• Assigned task
A faithful, complete copy of the records is required.

• Records provided
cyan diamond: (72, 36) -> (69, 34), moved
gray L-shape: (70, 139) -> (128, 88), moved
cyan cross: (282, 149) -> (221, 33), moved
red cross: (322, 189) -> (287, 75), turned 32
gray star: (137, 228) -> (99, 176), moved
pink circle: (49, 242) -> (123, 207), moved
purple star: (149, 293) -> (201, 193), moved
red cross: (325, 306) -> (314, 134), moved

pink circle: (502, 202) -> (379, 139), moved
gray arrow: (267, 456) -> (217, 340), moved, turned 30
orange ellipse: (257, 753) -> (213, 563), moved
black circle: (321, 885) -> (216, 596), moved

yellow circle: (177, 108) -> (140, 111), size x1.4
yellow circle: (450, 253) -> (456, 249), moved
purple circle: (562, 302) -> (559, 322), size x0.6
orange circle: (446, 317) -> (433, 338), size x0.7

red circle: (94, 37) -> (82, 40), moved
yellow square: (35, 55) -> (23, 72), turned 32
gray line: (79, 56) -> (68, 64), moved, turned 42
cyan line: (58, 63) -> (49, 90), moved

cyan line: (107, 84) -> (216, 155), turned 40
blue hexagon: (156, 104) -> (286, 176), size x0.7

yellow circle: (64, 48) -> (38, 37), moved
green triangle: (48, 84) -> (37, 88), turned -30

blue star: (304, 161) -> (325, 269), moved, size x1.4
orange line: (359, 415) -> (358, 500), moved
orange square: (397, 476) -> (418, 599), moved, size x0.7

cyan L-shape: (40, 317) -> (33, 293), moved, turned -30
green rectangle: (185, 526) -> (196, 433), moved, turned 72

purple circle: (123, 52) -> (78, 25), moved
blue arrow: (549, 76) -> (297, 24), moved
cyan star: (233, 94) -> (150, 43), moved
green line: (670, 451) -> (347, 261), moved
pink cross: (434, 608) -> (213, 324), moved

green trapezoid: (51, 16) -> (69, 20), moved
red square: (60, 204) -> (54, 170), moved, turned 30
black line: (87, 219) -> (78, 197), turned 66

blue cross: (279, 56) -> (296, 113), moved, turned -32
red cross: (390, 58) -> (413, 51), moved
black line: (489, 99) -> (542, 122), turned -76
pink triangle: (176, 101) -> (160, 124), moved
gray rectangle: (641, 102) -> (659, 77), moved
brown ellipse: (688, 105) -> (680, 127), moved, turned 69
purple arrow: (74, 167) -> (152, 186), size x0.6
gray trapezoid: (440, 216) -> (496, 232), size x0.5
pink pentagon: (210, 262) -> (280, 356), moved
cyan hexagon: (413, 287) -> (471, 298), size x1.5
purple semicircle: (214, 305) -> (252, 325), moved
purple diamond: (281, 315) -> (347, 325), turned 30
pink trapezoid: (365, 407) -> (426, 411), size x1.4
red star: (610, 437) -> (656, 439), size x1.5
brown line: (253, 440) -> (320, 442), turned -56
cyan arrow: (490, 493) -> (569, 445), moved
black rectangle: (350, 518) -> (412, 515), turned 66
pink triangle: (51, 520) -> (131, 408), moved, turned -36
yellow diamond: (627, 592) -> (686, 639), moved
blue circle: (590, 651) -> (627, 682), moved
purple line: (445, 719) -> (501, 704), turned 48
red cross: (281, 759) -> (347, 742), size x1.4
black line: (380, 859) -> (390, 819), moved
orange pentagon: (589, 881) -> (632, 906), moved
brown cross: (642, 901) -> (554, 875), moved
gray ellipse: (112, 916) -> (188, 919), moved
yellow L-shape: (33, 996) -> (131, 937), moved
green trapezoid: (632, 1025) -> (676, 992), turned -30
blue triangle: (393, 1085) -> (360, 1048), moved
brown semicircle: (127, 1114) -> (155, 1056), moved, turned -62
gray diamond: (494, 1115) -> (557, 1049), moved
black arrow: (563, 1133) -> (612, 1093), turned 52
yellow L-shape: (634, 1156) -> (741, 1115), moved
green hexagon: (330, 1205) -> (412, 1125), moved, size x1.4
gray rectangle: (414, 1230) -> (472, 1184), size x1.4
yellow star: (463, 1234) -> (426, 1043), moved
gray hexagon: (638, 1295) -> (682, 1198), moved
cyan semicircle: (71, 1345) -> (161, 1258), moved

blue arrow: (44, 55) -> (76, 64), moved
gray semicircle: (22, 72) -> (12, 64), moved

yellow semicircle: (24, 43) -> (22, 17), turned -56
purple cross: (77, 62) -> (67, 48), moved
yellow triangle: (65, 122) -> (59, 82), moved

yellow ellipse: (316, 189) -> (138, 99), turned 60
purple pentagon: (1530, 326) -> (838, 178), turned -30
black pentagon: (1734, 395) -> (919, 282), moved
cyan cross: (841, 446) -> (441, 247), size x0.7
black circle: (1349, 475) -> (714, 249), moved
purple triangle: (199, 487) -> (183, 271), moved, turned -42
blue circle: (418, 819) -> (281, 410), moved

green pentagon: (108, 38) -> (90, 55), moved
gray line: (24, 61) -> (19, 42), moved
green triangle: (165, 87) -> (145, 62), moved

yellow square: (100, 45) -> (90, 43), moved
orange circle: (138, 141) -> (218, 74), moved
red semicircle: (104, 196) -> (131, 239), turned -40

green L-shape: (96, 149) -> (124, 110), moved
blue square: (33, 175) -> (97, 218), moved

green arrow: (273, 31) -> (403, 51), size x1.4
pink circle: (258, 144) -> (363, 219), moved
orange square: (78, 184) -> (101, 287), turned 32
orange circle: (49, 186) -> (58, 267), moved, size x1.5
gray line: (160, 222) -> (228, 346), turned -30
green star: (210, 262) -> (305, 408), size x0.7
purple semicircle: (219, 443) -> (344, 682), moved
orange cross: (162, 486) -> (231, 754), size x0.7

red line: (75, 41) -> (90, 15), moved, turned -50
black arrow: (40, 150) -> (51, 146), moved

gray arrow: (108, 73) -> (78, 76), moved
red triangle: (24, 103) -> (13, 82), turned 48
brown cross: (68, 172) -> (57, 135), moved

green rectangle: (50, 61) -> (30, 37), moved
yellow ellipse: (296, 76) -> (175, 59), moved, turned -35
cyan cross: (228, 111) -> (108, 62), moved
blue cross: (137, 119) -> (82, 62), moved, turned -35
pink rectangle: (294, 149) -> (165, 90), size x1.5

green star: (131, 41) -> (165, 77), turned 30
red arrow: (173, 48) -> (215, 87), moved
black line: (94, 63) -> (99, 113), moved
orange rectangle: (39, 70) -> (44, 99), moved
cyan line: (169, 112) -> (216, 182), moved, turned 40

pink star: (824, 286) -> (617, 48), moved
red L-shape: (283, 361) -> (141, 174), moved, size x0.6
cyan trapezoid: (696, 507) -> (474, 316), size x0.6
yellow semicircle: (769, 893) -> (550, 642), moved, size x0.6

• Result of the task
cyan diamond: (72, 36) -> (69, 34), moved
gray L-shape: (70, 139) -> (128, 88), moved
cyan cross: (282, 149) -> (221, 33), moved
red cross: (322, 189) -> (287, 75), turned 32
gray star: (137, 228) -> (99, 176), moved
pink circle: (49, 242) -> (123, 207), moved
purple star: (149, 293) -> (201, 193), moved
red cross: (325, 306) -> (314, 134), moved

pink circle: (502, 202) -> (379, 139), moved
gray arrow: (267, 456) -> (217, 340), moved, turned 30
orange ellipse: (257, 753) -> (213, 563), moved
black circle: (321, 885) -> (216, 596), moved

yellow circle: (177, 108) -> (140, 111), size x1.4
yellow circle: (450, 253) -> (456, 249), moved
purple circle: (562, 302) -> (559, 322), size x0.6
orange circle: (446, 317) -> (433, 338), size x0.7

red circle: (94, 37) -> (82, 40), moved
yellow square: (35, 55) -> (23, 72), turned 32
gray line: (79, 56) -> (68, 64), moved, turned 42
cyan line: (58, 63) -> (49, 90), moved

cyan line: (107, 84) -> (216, 155), turned 40
blue hexagon: (156, 104) -> (286, 176), size x0.7

yellow circle: (64, 48) -> (38, 37), moved
green triangle: (48, 84) -> (37, 88), turned -30

blue star: (304, 161) -> (325, 269), moved, size x1.4
orange line: (359, 415) -> (358, 500), moved
orange square: (397, 476) -> (418, 599), moved, size x0.7

cyan L-shape: (40, 317) -> (33, 293), moved, turned -30
green rectangle: (185, 526) -> (196, 433), moved, turned 72

purple circle: (123, 52) -> (78, 25), moved
blue arrow: (549, 76) -> (297, 24), moved
cyan star: (233, 94) -> (150, 43), moved
green line: (670, 451) -> (347, 261), moved
pink cross: (434, 608) -> (213, 324), moved

green trapezoid: (51, 16) -> (69, 20), moved
red square: (60, 204) -> (54, 170), moved, turned 30
black line: (87, 219) -> (78, 197), turned 66

blue cross: (279, 56) -> (296, 113), moved, turned -32
red cross: (390, 58) -> (413, 51), moved
black line: (489, 99) -> (542, 122), turned -76
pink triangle: (176, 101) -> (160, 124), moved
gray rectangle: (641, 102) -> (659, 77), moved
brown ellipse: (688, 105) -> (680, 127), moved, turned 69
purple arrow: (74, 167) -> (152, 186), size x0.6
gray trapezoid: (440, 216) -> (496, 232), size x0.5
pink pentagon: (210, 262) -> (280, 356), moved
cyan hexagon: (413, 287) -> (471, 298), size x1.5
purple semicircle: (214, 305) -> (252, 325), moved
purple diamond: (281, 315) -> (347, 325), turned 30
pink trapezoid: (365, 407) -> (426, 411), size x1.4
red star: (610, 437) -> (656, 439), size x1.5
brown line: (253, 440) -> (320, 442), turned -56
cyan arrow: (490, 493) -> (569, 445), moved
black rectangle: (350, 518) -> (412, 515), turned 66
pink triangle: (51, 520) -> (131, 408), moved, turned -36
yellow diamond: (627, 592) -> (686, 639), moved
blue circle: (590, 651) -> (627, 682), moved
purple line: (445, 719) -> (501, 704), turned 48
red cross: (281, 759) -> (347, 742), size x1.4
black line: (380, 859) -> (390, 819), moved
orange pentagon: (589, 881) -> (632, 906), moved
brown cross: (642, 901) -> (554, 875), moved
gray ellipse: (112, 916) -> (188, 919), moved
yellow L-shape: (33, 996) -> (131, 937), moved
green trapezoid: (632, 1025) -> (676, 992), turned -30
blue triangle: (393, 1085) -> (360, 1048), moved
brown semicircle: (127, 1114) -> (155, 1056), moved, turned -62
gray diamond: (494, 1115) -> (557, 1049), moved
black arrow: (563, 1133) -> (612, 1093), turned 52
yellow L-shape: (634, 1156) -> (741, 1115), moved
green hexagon: (330, 1205) -> (412, 1125), moved, size x1.4
gray rectangle: (414, 1230) -> (472, 1184), size x1.4
yellow star: (463, 1234) -> (426, 1043), moved
gray hexagon: (638, 1295) -> (682, 1198), moved
cyan semicircle: (71, 1345) -> (161, 1258), moved

blue arrow: (44, 55) -> (76, 64), moved
gray semicircle: (22, 72) -> (12, 64), moved

yellow semicircle: (24, 43) -> (22, 17), turned -56
purple cross: (77, 62) -> (67, 48), moved
yellow triangle: (65, 122) -> (59, 82), moved

yellow ellipse: (316, 189) -> (138, 99), turned 60
purple pentagon: (1530, 326) -> (838, 178), turned -30
black pentagon: (1734, 395) -> (919, 282), moved
cyan cross: (841, 446) -> (441, 247), size x0.7
black circle: (1349, 475) -> (714, 249), moved
purple triangle: (199, 487) -> (183, 271), moved, turned -42
blue circle: (418, 819) -> (281, 410), moved

green pentagon: (108, 38) -> (90, 55), moved
gray line: (24, 61) -> (19, 42), moved
green triangle: (165, 87) -> (145, 62), moved

yellow square: (100, 45) -> (90, 43), moved
orange circle: (138, 141) -> (218, 74), moved
red semicircle: (104, 196) -> (131, 239), turned -40

green L-shape: (96, 149) -> (124, 110), moved
blue square: (33, 175) -> (97, 218), moved

green arrow: (273, 31) -> (403, 51), size x1.4
pink circle: (258, 144) -> (363, 219), moved
orange square: (78, 184) -> (101, 287), turned 32
orange circle: (49, 186) -> (58, 267), moved, size x1.5
gray line: (160, 222) -> (228, 346), turned -30
green star: (210, 262) -> (305, 408), size x0.7
purple semicircle: (219, 443) -> (344, 682), moved
orange cross: (162, 486) -> (231, 754), size x0.7

red line: (75, 41) -> (90, 15), moved, turned -50
black arrow: (40, 150) -> (51, 146), moved

gray arrow: (108, 73) -> (78, 76), moved
red triangle: (24, 103) -> (13, 82), turned 48
brown cross: (68, 172) -> (57, 135), moved

green rectangle: (50, 61) -> (30, 37), moved
yellow ellipse: (296, 76) -> (175, 59), moved, turned -35
cyan cross: (228, 111) -> (108, 62), moved
blue cross: (137, 119) -> (82, 62), moved, turned -35
pink rectangle: (294, 149) -> (165, 90), size x1.5

green star: (131, 41) -> (165, 77), turned 30
red arrow: (173, 48) -> (215, 87), moved
black line: (94, 63) -> (99, 113), moved
orange rectangle: (39, 70) -> (44, 99), moved
cyan line: (169, 112) -> (216, 182), moved, turned 40

pink star: (824, 286) -> (617, 48), moved
red L-shape: (283, 361) -> (141, 174), moved, size x0.6
cyan trapezoid: (696, 507) -> (474, 316), size x0.6
yellow semicircle: (769, 893) -> (550, 642), moved, size x0.6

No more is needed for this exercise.